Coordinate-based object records
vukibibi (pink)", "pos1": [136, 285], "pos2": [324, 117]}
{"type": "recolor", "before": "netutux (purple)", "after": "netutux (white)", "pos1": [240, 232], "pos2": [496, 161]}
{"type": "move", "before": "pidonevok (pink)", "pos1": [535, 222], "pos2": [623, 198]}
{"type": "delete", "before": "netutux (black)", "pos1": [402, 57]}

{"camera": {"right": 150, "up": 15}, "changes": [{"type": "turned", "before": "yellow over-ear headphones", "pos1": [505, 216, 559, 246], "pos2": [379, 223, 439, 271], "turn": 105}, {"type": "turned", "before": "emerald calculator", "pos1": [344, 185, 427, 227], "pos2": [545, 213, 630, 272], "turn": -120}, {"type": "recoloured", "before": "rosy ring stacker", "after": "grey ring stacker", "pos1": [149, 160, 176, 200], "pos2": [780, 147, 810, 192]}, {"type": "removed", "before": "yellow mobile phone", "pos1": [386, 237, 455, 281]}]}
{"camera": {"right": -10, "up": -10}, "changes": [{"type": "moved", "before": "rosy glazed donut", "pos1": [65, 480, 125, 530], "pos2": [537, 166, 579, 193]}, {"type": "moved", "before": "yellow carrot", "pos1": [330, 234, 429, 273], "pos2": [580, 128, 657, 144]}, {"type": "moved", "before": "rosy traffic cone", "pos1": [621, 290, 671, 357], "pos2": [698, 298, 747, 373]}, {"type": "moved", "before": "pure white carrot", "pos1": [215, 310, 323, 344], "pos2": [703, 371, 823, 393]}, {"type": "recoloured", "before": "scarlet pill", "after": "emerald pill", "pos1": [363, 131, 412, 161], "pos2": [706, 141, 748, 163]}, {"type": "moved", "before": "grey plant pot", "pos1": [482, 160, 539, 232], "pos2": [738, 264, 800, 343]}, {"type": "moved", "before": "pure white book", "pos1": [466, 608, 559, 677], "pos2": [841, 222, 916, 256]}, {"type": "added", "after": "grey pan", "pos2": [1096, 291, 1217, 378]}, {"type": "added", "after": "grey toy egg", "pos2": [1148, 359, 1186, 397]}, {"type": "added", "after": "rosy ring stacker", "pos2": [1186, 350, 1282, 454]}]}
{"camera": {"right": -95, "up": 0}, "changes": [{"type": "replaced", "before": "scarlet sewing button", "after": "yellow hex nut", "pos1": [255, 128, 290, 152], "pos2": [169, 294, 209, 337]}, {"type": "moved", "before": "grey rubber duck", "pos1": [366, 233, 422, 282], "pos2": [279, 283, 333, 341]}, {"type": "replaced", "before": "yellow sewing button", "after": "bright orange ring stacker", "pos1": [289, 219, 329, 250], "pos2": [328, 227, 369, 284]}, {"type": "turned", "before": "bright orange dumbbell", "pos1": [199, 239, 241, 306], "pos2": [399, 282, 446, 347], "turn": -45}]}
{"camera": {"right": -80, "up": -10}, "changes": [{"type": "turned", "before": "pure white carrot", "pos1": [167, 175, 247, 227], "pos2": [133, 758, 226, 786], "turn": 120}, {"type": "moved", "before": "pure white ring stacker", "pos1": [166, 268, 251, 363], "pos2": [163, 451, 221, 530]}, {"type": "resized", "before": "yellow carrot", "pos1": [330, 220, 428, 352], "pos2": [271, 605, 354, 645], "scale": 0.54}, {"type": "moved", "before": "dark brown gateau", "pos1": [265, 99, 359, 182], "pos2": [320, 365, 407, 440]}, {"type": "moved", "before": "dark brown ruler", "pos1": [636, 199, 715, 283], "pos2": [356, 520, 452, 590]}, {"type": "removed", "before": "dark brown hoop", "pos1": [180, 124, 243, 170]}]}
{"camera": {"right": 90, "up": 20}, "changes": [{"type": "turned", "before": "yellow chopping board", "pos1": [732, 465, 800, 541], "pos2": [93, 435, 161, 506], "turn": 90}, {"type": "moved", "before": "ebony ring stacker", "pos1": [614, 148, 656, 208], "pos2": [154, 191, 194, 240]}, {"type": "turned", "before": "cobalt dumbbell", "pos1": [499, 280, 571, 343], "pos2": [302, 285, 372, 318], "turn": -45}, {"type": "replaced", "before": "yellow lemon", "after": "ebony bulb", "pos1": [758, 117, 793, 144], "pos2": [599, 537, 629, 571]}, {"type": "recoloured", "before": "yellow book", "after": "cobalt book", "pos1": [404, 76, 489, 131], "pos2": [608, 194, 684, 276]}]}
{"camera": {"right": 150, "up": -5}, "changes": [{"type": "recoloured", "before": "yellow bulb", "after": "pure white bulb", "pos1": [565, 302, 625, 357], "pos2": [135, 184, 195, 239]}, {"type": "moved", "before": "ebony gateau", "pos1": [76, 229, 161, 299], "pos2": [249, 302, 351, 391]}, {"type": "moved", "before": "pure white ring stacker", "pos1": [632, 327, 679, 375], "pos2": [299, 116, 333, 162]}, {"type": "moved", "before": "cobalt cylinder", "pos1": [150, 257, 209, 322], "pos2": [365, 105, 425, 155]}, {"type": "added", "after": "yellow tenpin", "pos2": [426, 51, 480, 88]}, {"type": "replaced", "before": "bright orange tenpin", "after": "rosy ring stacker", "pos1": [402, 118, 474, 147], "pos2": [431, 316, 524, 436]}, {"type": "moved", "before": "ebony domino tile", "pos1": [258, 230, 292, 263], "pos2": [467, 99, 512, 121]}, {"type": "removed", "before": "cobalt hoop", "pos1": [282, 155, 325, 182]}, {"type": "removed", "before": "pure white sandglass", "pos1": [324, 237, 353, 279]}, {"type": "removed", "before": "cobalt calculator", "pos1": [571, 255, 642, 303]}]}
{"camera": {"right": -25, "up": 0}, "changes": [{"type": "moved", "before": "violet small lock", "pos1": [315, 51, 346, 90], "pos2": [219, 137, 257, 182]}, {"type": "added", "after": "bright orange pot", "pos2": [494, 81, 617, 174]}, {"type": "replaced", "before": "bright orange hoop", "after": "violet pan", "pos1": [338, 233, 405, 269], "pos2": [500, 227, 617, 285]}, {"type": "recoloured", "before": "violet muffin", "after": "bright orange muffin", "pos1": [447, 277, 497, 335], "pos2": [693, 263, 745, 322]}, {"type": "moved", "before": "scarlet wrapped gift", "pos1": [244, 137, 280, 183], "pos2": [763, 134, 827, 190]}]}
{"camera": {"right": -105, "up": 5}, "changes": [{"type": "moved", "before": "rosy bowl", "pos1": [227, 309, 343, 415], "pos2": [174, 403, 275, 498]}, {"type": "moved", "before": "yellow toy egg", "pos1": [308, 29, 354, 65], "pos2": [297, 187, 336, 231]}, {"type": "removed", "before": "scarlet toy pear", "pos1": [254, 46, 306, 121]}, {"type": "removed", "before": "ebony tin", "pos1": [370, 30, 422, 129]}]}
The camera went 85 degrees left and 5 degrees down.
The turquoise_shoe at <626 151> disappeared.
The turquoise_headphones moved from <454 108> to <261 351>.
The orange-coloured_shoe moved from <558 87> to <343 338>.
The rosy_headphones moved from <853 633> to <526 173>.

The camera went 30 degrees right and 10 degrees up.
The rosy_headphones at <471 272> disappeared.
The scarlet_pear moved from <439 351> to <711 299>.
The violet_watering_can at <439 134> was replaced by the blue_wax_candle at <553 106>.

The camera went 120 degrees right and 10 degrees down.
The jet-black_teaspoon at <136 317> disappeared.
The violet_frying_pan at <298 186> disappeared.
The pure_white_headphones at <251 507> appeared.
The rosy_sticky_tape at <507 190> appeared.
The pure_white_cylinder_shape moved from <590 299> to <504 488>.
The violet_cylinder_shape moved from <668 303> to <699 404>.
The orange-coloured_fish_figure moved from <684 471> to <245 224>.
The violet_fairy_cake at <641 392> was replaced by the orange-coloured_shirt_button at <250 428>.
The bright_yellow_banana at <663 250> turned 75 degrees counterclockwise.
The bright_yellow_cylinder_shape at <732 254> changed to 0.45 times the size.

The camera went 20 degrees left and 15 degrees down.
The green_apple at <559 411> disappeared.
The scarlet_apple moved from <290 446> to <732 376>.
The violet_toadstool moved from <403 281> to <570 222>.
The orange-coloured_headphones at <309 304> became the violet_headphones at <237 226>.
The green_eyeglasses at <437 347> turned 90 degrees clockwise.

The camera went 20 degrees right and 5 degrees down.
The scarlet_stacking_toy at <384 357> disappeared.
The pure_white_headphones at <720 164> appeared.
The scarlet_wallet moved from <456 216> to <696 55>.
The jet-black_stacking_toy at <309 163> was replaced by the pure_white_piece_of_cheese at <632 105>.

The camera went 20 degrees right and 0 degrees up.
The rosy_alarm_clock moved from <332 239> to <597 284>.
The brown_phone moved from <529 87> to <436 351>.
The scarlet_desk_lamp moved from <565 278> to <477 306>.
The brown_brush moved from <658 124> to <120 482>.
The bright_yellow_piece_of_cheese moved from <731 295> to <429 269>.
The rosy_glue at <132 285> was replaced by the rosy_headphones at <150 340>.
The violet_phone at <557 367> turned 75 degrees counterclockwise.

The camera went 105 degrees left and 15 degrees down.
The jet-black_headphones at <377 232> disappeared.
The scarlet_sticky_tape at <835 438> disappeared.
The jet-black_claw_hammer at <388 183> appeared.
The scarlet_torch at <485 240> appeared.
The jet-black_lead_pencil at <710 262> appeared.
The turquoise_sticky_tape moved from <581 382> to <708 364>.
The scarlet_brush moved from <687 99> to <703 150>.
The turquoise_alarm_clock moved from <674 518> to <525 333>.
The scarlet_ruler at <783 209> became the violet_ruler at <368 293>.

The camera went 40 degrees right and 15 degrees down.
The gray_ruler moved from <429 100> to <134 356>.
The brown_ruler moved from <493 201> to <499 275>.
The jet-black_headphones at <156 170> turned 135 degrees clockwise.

- TO DO:
Take the stretch of lines above from the one containing "The bright_yellow_banana at" through the one containing "The scarlet_apple moved" and repeat it exactly, adding no other line.

- ANSWER FOR THE TASK:
The bright_yellow_banana at <663 250> turned 75 degrees counterclockwise.
The bright_yellow_cylinder_shape at <732 254> changed to 0.45 times the size.

The camera went 20 degrees left and 15 degrees down.
The green_apple at <559 411> disappeared.
The scarlet_apple moved from <290 446> to <732 376>.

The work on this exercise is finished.